*Given data*:
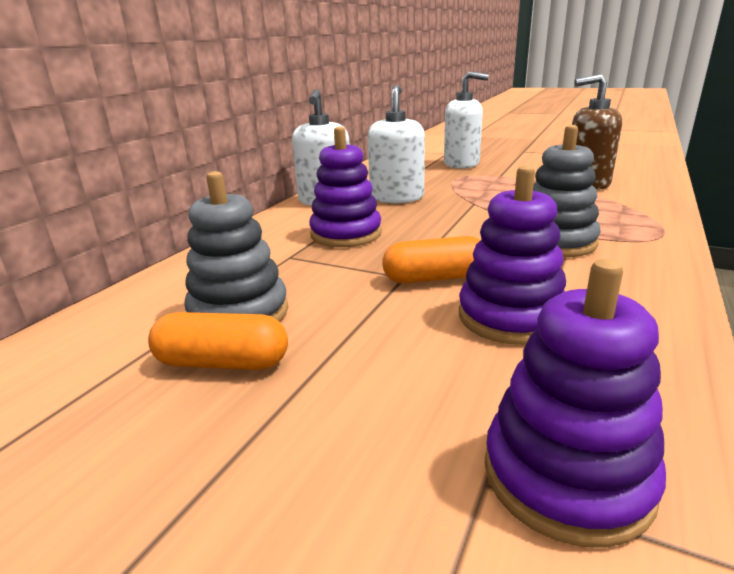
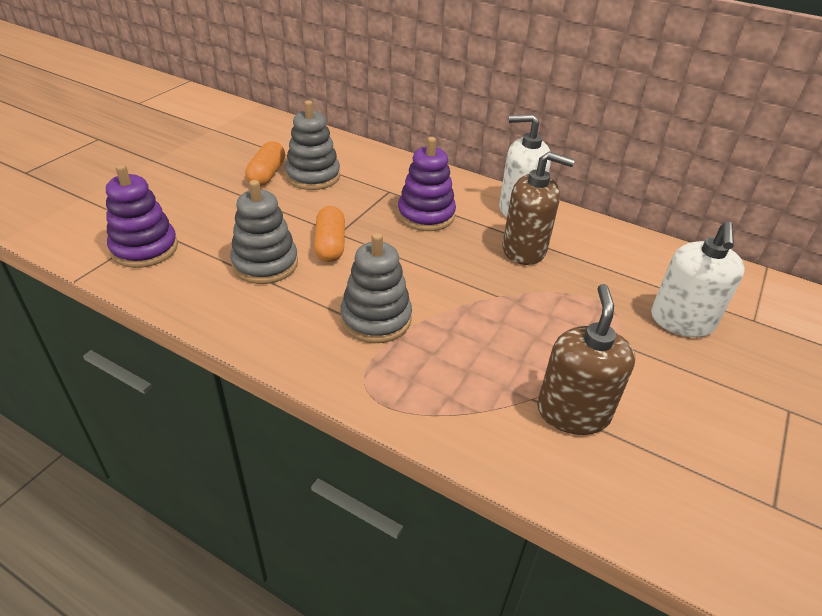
camera: 90 degrees right, 15 degrees up
(396, 197) = (524, 250): white soap dispenser -> brown soap dispenser
(510, 317) = (265, 264): purple stacking toy -> grey stacking toy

*Directions*: What is needed here is an exact repetition of the listing above, pictures excluded.

*Answer section*:
camera: 90 degrees right, 15 degrees up
(396, 197) = (524, 250): white soap dispenser -> brown soap dispenser
(510, 317) = (265, 264): purple stacking toy -> grey stacking toy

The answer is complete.